## Your task
Pull out every line below that contains the string "autoBeamOff", matching uppercase and lowercase exactly.

## Items

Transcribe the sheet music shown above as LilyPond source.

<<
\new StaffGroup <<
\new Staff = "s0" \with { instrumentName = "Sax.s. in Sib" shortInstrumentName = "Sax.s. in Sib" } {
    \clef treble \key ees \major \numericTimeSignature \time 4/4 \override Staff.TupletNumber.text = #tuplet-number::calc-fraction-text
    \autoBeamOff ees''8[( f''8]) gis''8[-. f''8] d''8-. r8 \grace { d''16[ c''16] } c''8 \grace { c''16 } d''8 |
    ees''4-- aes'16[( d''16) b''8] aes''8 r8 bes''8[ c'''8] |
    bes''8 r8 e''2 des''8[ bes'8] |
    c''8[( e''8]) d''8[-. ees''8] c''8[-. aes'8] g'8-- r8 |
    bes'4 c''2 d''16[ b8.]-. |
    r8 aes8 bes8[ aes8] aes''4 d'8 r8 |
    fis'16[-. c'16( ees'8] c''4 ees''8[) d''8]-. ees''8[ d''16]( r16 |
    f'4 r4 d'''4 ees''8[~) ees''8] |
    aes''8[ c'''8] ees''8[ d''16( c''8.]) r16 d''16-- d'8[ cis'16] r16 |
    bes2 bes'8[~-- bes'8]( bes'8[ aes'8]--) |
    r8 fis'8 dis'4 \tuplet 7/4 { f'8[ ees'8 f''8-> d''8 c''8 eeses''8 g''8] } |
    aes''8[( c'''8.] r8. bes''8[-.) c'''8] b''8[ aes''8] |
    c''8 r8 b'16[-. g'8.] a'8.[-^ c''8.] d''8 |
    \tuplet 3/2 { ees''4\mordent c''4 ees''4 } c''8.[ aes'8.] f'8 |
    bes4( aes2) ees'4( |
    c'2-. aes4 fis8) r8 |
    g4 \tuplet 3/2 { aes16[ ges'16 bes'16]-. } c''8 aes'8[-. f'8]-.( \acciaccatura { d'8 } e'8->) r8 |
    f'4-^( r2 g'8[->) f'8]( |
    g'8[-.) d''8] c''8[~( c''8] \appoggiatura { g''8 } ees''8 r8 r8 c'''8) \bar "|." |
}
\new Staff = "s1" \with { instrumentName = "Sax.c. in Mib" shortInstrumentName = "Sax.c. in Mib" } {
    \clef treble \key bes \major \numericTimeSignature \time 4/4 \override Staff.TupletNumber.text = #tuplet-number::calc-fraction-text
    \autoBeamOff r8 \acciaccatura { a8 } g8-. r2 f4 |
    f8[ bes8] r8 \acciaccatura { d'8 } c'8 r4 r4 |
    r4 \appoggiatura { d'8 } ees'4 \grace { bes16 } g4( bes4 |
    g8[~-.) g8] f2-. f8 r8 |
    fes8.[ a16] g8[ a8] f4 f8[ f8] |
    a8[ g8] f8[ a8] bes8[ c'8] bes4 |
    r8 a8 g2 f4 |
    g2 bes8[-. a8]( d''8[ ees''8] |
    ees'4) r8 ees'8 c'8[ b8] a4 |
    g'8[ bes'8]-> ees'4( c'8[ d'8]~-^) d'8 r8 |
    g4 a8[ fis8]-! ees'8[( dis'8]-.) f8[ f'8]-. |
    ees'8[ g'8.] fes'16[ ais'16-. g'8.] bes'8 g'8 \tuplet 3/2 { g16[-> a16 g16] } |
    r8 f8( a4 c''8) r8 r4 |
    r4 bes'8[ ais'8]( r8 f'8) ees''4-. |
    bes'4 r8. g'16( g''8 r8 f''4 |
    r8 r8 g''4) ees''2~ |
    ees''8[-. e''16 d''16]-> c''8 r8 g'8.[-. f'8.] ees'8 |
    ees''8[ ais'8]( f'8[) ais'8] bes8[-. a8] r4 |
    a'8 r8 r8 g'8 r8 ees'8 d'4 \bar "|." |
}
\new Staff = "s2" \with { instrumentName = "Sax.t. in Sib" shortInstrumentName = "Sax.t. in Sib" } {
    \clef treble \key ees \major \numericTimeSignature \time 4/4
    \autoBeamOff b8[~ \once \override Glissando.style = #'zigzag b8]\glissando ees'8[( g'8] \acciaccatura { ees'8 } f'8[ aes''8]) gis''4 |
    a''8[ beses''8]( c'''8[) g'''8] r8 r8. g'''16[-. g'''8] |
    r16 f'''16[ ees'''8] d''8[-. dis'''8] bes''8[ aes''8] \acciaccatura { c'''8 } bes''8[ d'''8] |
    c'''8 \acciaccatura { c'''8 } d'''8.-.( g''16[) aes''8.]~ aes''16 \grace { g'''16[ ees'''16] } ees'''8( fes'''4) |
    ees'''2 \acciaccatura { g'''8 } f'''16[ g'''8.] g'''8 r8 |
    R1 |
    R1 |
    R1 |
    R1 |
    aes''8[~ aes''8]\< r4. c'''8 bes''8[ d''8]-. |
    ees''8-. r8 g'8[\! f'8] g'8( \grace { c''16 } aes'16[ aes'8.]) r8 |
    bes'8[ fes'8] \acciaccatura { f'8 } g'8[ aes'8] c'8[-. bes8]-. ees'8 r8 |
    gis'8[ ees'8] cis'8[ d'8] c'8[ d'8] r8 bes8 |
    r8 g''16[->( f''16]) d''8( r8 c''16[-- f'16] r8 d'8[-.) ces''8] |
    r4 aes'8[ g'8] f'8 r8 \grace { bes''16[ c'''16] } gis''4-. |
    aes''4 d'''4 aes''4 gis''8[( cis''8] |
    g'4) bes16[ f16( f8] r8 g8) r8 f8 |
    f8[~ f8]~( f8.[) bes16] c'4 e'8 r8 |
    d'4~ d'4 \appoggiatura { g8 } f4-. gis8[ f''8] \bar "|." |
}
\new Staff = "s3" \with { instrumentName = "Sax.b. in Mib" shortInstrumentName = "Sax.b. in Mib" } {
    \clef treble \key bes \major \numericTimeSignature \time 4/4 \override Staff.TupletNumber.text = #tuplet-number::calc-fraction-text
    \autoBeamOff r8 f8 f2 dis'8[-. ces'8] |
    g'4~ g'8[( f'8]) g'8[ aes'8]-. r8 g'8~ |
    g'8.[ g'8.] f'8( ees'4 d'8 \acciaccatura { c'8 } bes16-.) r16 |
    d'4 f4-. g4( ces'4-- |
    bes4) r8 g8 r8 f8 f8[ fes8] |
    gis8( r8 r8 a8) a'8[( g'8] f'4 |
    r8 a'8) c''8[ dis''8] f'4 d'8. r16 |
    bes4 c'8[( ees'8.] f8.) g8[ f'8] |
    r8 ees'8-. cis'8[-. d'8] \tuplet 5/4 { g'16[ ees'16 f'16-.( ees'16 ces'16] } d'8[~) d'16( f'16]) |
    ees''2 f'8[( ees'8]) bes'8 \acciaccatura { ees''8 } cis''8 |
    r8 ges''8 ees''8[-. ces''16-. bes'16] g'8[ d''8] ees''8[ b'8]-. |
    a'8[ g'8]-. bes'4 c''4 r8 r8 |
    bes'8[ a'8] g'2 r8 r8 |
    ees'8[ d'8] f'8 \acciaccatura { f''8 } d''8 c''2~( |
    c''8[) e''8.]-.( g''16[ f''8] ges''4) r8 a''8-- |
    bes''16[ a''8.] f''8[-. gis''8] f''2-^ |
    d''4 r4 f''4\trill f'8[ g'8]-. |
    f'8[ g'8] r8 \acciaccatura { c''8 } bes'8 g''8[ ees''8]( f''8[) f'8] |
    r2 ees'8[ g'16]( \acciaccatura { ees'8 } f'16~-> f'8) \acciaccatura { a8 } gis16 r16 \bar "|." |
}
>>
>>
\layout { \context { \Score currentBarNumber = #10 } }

## In response
    \autoBeamOff ees''8[( f''8]) gis''8[-. f''8] d''8-. r8 \grace { d''16[ c''16] } c''8 \grace { c''16 } d''8 |
    \autoBeamOff r8 \acciaccatura { a8 } g8-. r2 f4 |
    \autoBeamOff b8[~ \once \override Glissando.style = #'zigzag b8]\glissando ees'8[( g'8] \acciaccatura { ees'8 } f'8[ aes''8]) gis''4 |
    \autoBeamOff r8 f8 f2 dis'8[-. ces'8] |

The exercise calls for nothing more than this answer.